SUPPLIED DATA: Begin

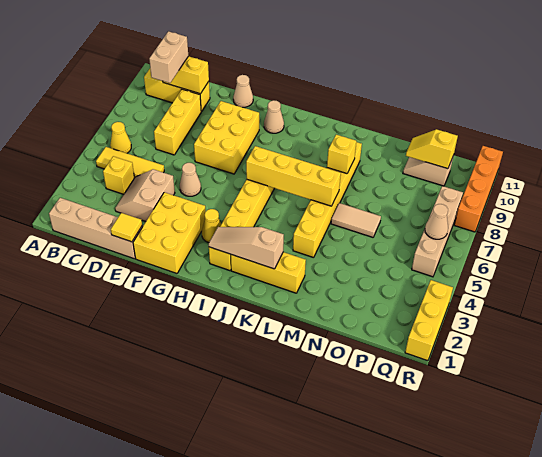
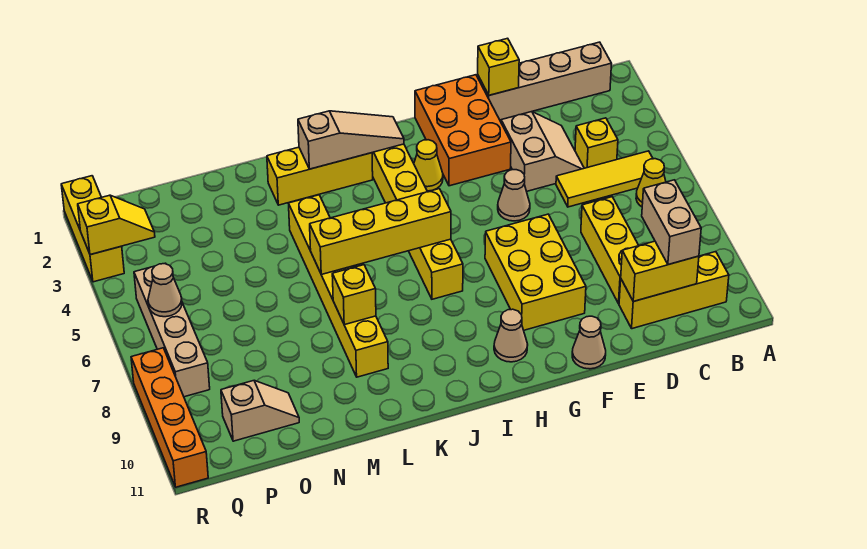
yellow tile E1 level 2 -> yellow brick E1 level 2
yellow brick F1:G3 level 1 -> orange brick F1:G3 level 1
tan tile M6:N6 level 1 -> none
yellow slope O10:P10 level 2 top P -> yellow slope Q3:R3 level 2 top R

SUPPLIED DATA: End

(EXERCISE DIRECTIONS) Read the data above. Pull out each line in which the string "tile" appears.

(EXERCISE OUTPUT)
yellow tile E1 level 2 -> yellow brick E1 level 2
tan tile M6:N6 level 1 -> none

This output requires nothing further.